- _WHAT TO DO_: All entries must be repeated exactly. No picture should appear in the result.

◇ ◇ ◇ ◇

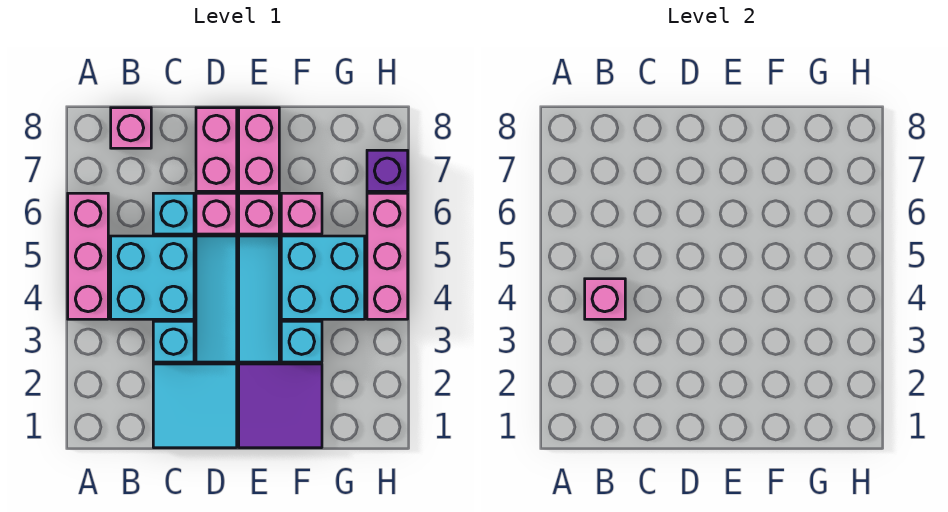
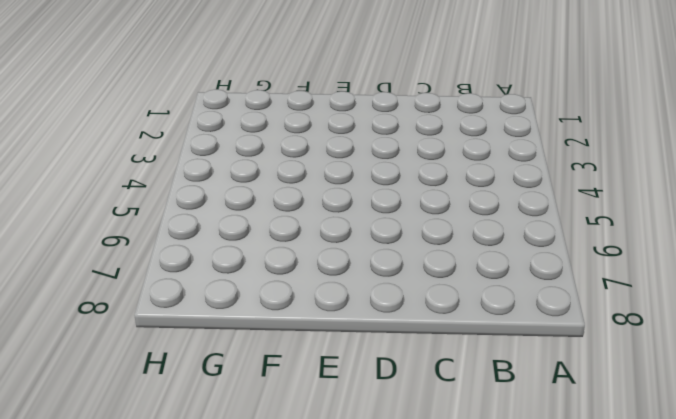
none -> pink brick A4:A6 level 1
none -> cyan brick B4:C5 level 1
none -> pink brick B8 level 1

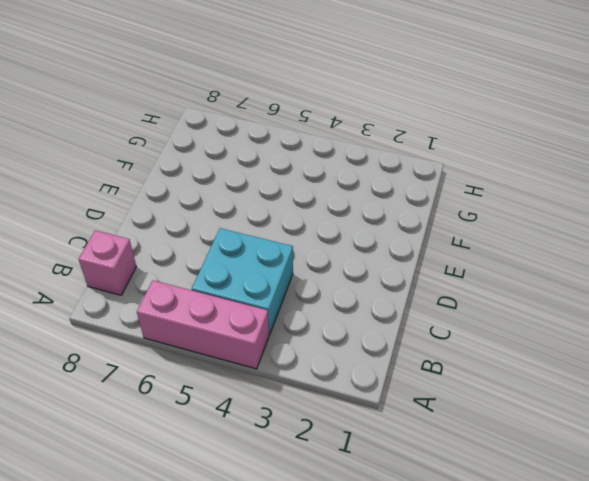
none -> cyan tile C1:D2 level 1
none -> cyan brick C3 level 1
none -> cyan brick C6 level 1

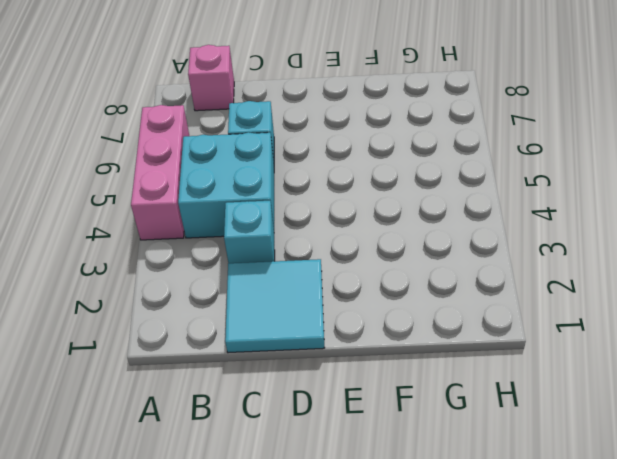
none -> cyan tile D3:D5 level 1
none -> pink brick D6 level 1
none -> pink brick D7:D8 level 1

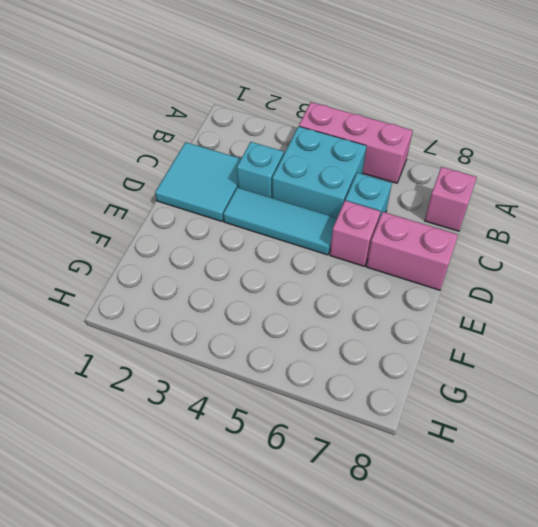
none -> purple tile E1:F2 level 1
none -> cyan tile E3:E5 level 1
none -> pink brick E6 level 1

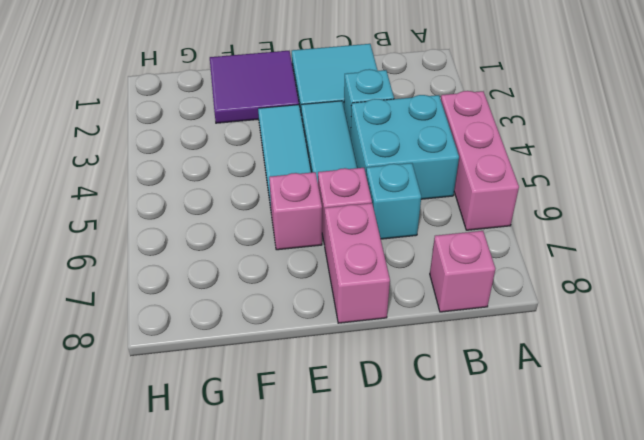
none -> pink brick E7:E8 level 1
none -> cyan brick F3 level 1
none -> cyan brick F4:G5 level 1

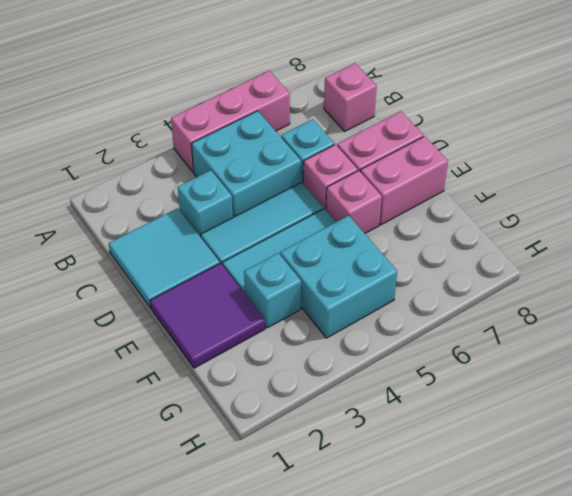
none -> pink brick F6 level 1
none -> pink brick H4:H6 level 1
none -> purple brick H7 level 1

◇ ◇ ◇ ◇

- _FINISHED TASK_:
none -> pink brick A4:A6 level 1
none -> cyan brick B4:C5 level 1
none -> pink brick B8 level 1

none -> cyan tile C1:D2 level 1
none -> cyan brick C3 level 1
none -> cyan brick C6 level 1

none -> cyan tile D3:D5 level 1
none -> pink brick D6 level 1
none -> pink brick D7:D8 level 1

none -> purple tile E1:F2 level 1
none -> cyan tile E3:E5 level 1
none -> pink brick E6 level 1

none -> pink brick E7:E8 level 1
none -> cyan brick F3 level 1
none -> cyan brick F4:G5 level 1

none -> pink brick F6 level 1
none -> pink brick H4:H6 level 1
none -> purple brick H7 level 1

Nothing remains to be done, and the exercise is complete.